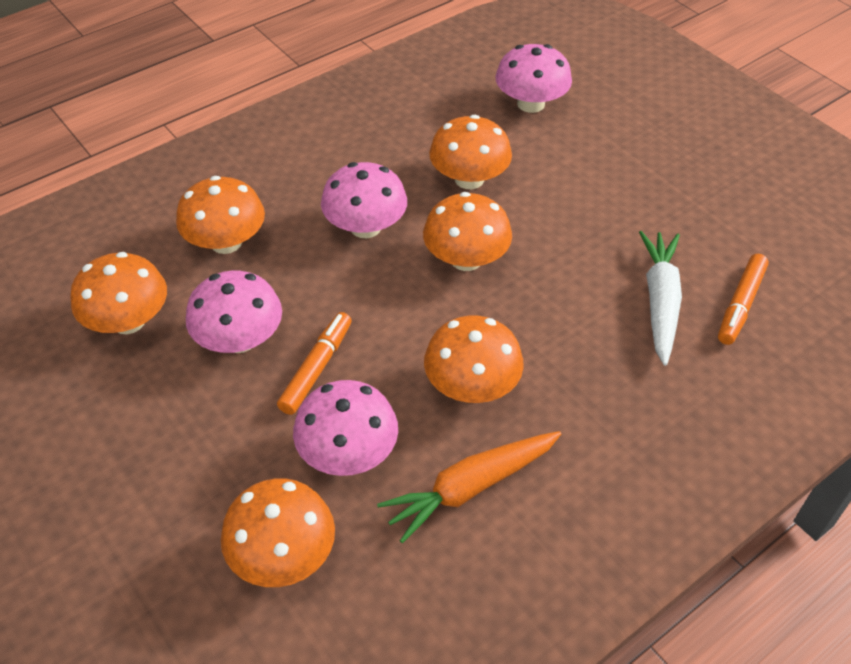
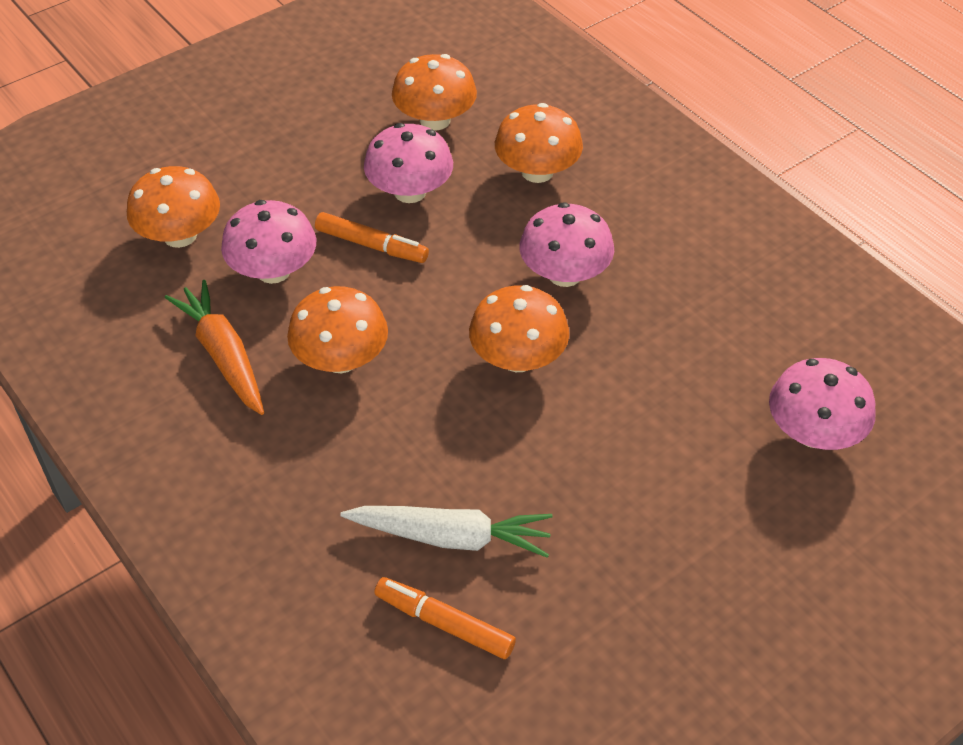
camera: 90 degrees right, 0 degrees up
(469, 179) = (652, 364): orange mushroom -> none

----------

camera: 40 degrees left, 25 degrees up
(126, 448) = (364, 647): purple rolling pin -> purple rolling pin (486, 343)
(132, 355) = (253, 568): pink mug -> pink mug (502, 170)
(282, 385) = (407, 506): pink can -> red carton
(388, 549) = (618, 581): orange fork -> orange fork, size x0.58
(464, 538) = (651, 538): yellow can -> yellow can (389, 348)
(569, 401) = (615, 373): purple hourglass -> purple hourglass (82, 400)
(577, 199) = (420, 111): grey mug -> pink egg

----------

### [Task item]
Above are the records. Copy the lines beginning at the one that has "(388, 549) = (618, 581): orange" and ending with the one that has "(577, 199) = (420, 111): grey mug -> pink egg", unchanged.

### [Task answer]
(388, 549) = (618, 581): orange fork -> orange fork, size x0.58
(464, 538) = (651, 538): yellow can -> yellow can (389, 348)
(569, 401) = (615, 373): purple hourglass -> purple hourglass (82, 400)
(577, 199) = (420, 111): grey mug -> pink egg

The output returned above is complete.